#### Raw data:
----------

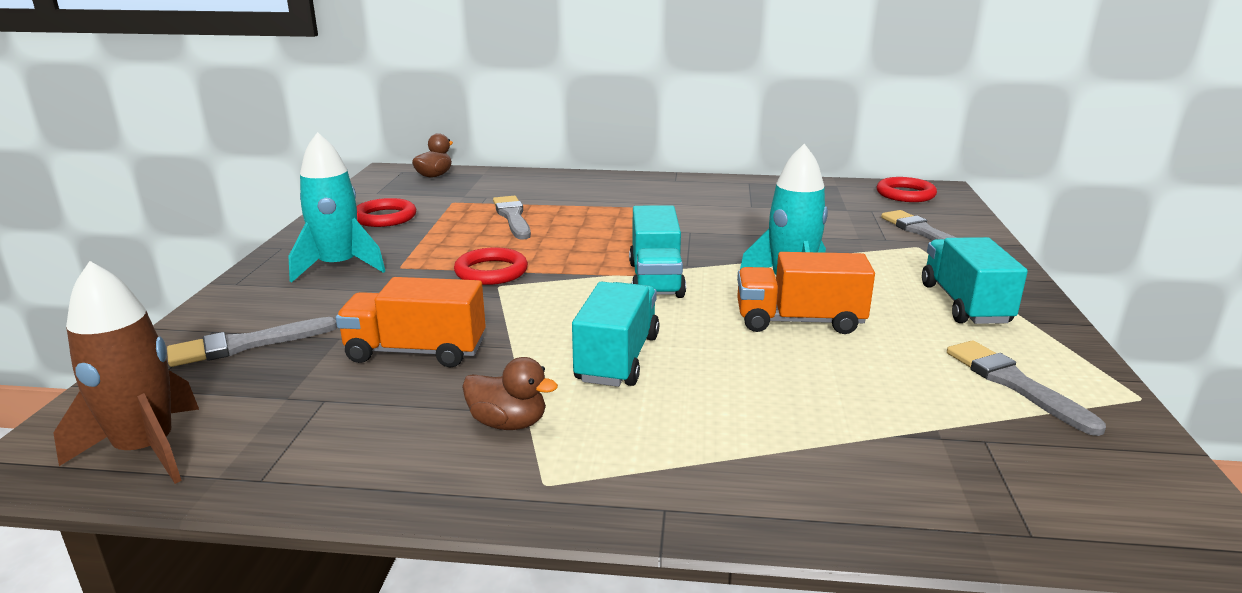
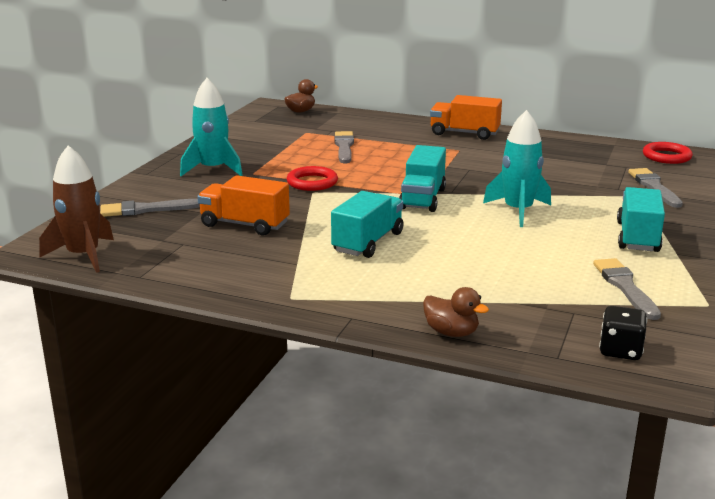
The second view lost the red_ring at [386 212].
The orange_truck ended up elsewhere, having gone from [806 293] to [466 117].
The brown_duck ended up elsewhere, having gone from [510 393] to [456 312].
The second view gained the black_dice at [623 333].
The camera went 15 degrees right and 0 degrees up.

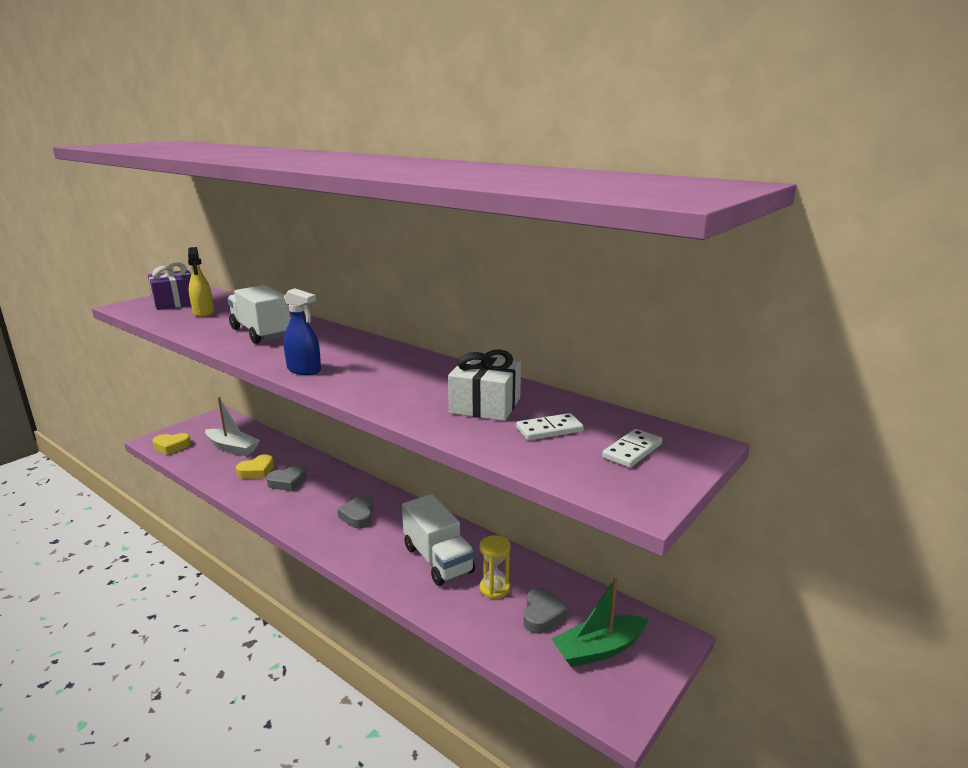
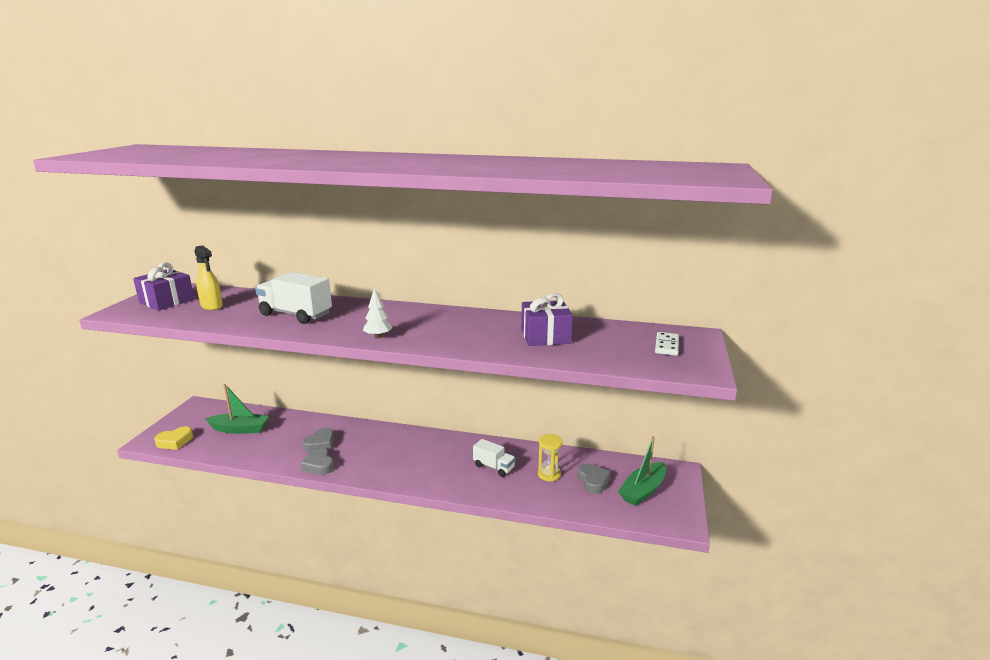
Where the blue_spray_bottle stood at [302 331], the white_tree came to stand at [378 313].
What was the white_gift at [484 385] turned into the purple_gift at [547 319].
What was the white_boat at [232 426] turned into the green_boat at [237 409].
The second view lost the white_domino at [550 426].
The second view lost the yellow_heart at [255 466].
The size of the white_truck at [438 540] changed by a factor of 0.59.
The grey_heart ended up elsewhere, having gone from [355 512] to [317 461].
The camera went 25 degrees left and 0 degrees up.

----------

#### Task brief:
All of the data above should be printed again exactly, though none of the pictures belong in the copy.

#### Result of the exercise:
The second view lost the red_ring at [386 212].
The orange_truck ended up elsewhere, having gone from [806 293] to [466 117].
The brown_duck ended up elsewhere, having gone from [510 393] to [456 312].
The second view gained the black_dice at [623 333].
The camera went 15 degrees right and 0 degrees up.

Where the blue_spray_bottle stood at [302 331], the white_tree came to stand at [378 313].
What was the white_gift at [484 385] turned into the purple_gift at [547 319].
What was the white_boat at [232 426] turned into the green_boat at [237 409].
The second view lost the white_domino at [550 426].
The second view lost the yellow_heart at [255 466].
The size of the white_truck at [438 540] changed by a factor of 0.59.
The grey_heart ended up elsewhere, having gone from [355 512] to [317 461].
The camera went 25 degrees left and 0 degrees up.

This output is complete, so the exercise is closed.